=== RECORDS SUPPLIED ===

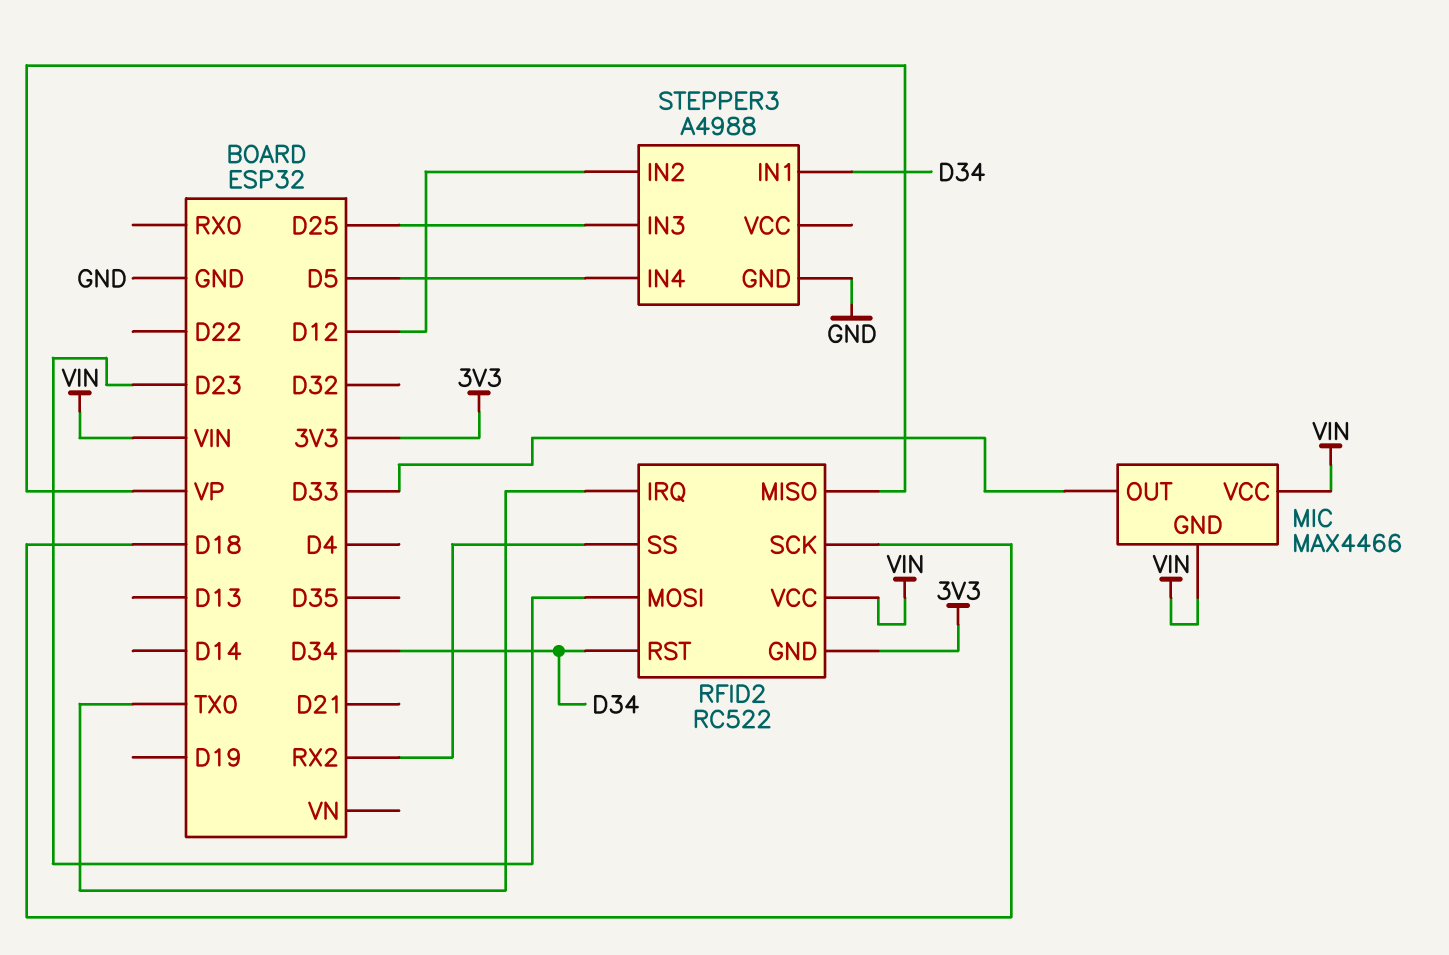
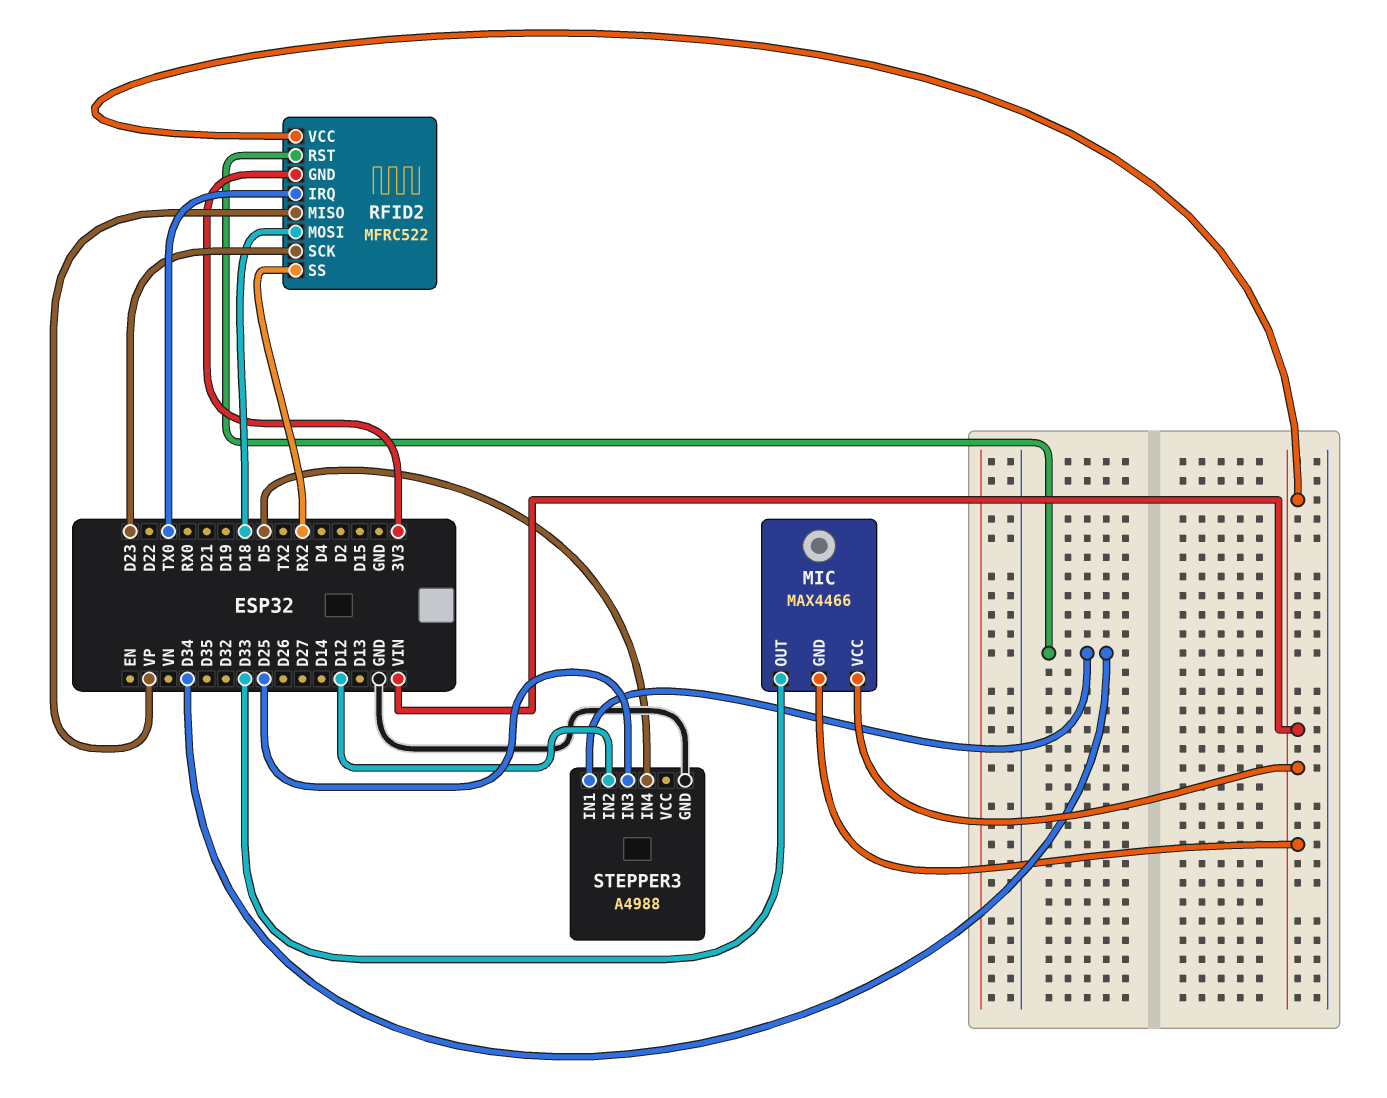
RFID2: RC522 -> MFRC522
RFID2 pin MOSI: D23 -> D18
RFID2 pin SCK: D18 -> D23

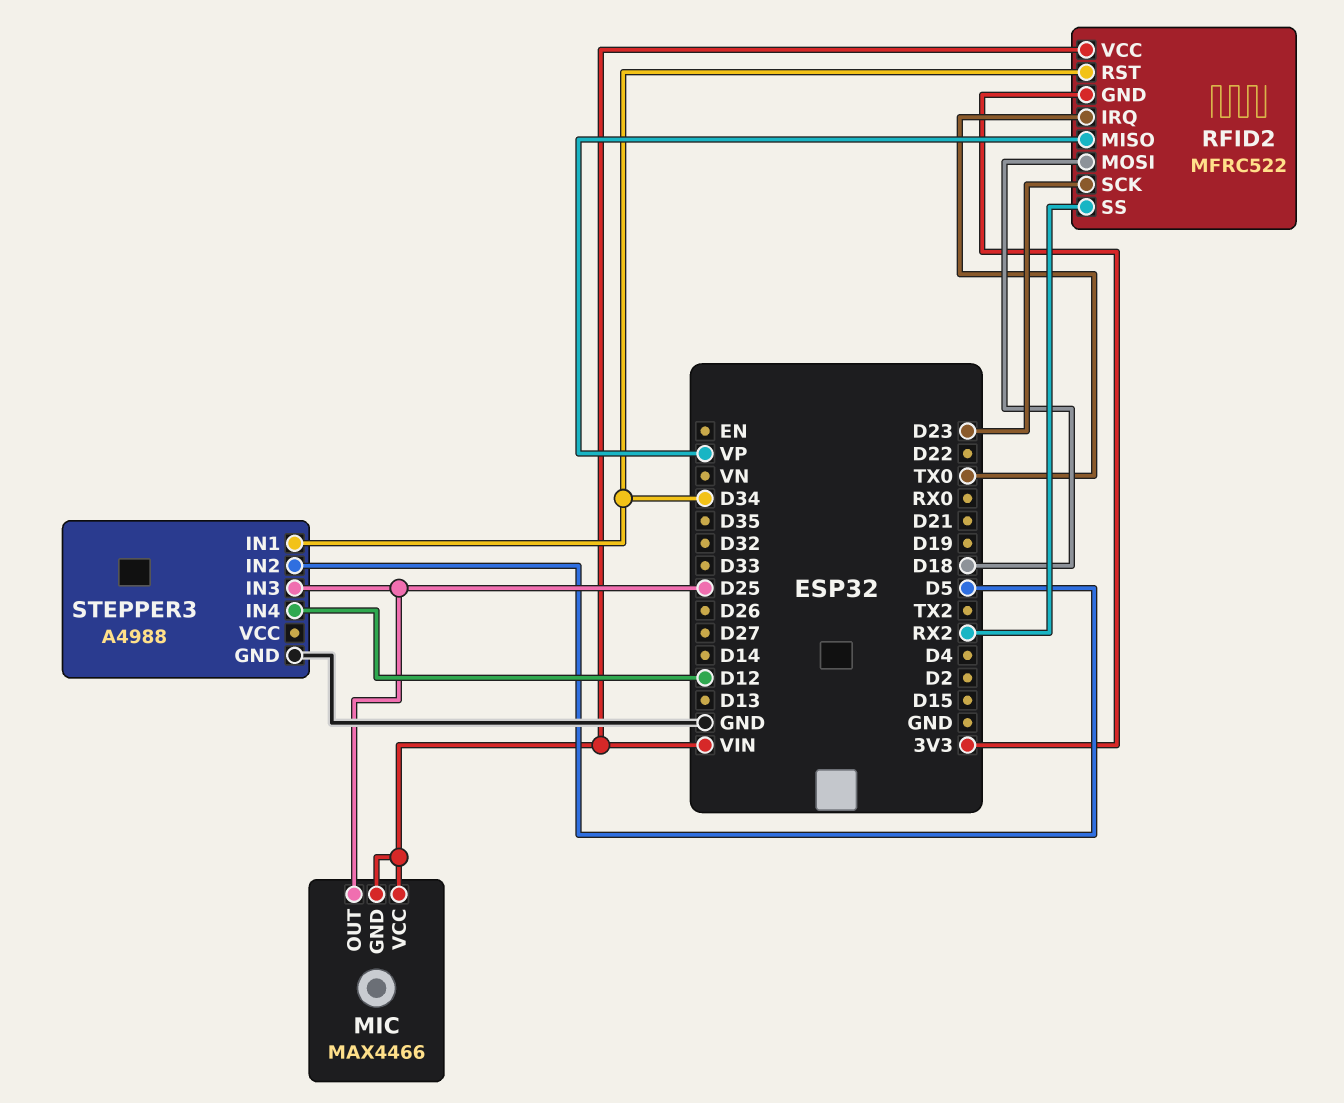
MIC pin OUT: D33 -> D25
STEPPER3 pin IN2: D12 -> D5
STEPPER3 pin IN4: D5 -> D12

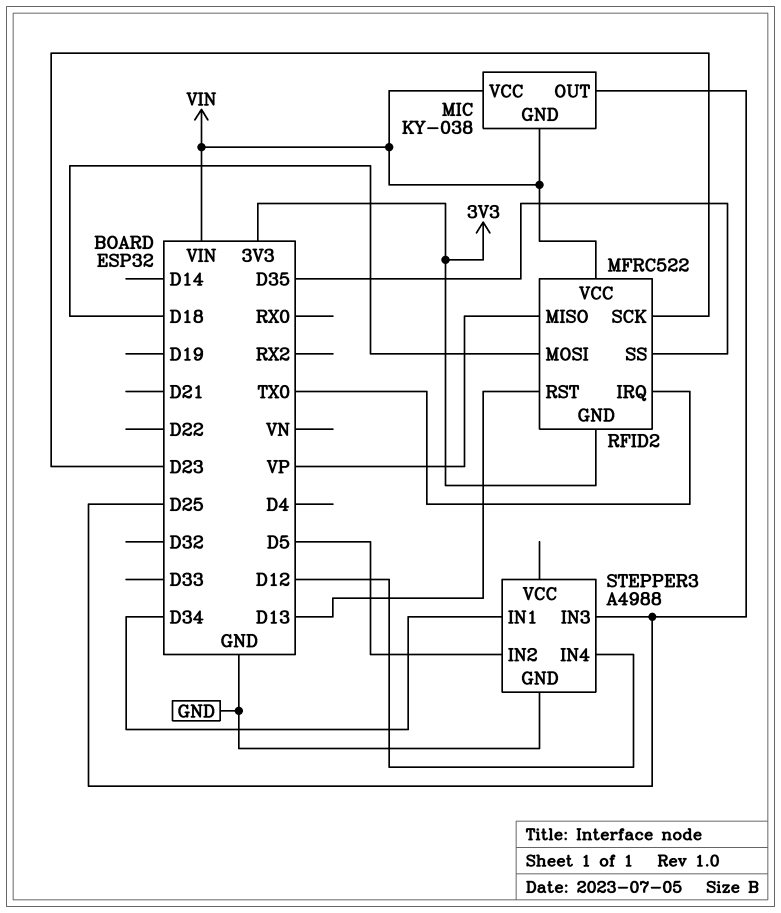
MIC: MAX4466 -> KY-038
RFID2 pin RST: D34 -> D13
RFID2 pin SS: RX2 -> D35

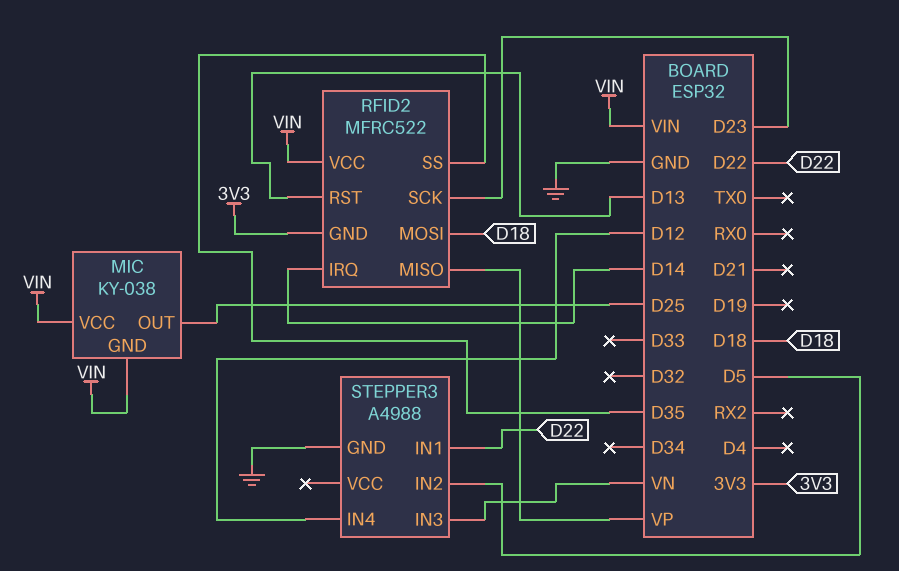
RFID2 pin IRQ: TX0 -> D14
STEPPER3 pin IN1: D34 -> D22
STEPPER3 pin IN3: D25 -> VN

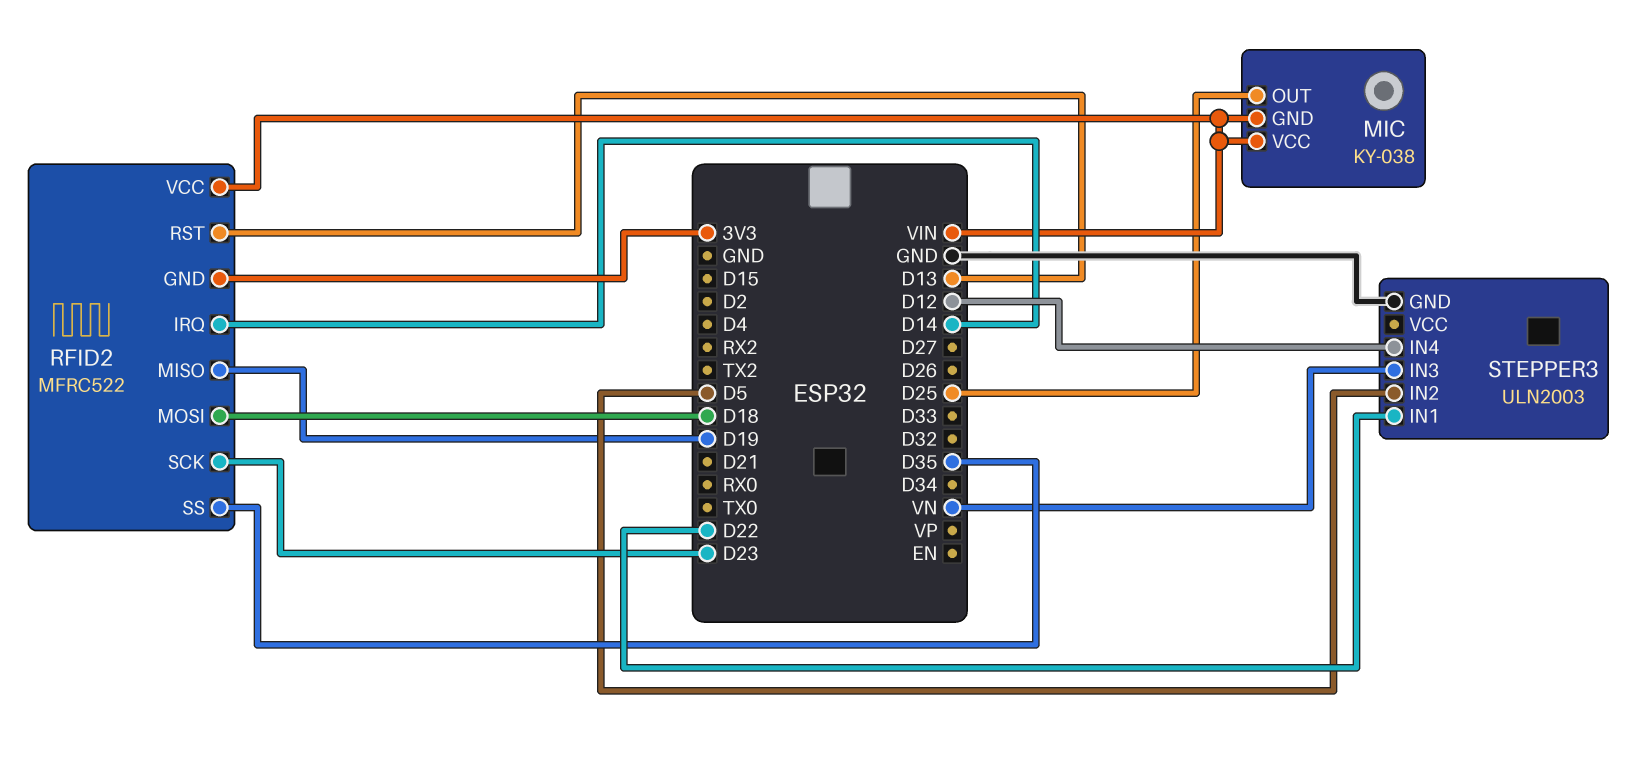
RFID2 pin MISO: VP -> D19
STEPPER3: A4988 -> ULN2003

===

## TRY IT
Please retype exactly the lines from the line containing "STEPPER3 pin IN3: D25 -> VN" through the final line of the records above, inclusive, leaving out any pictures.

## RESPONSE TO THE EXERCISE
STEPPER3 pin IN3: D25 -> VN

RFID2 pin MISO: VP -> D19
STEPPER3: A4988 -> ULN2003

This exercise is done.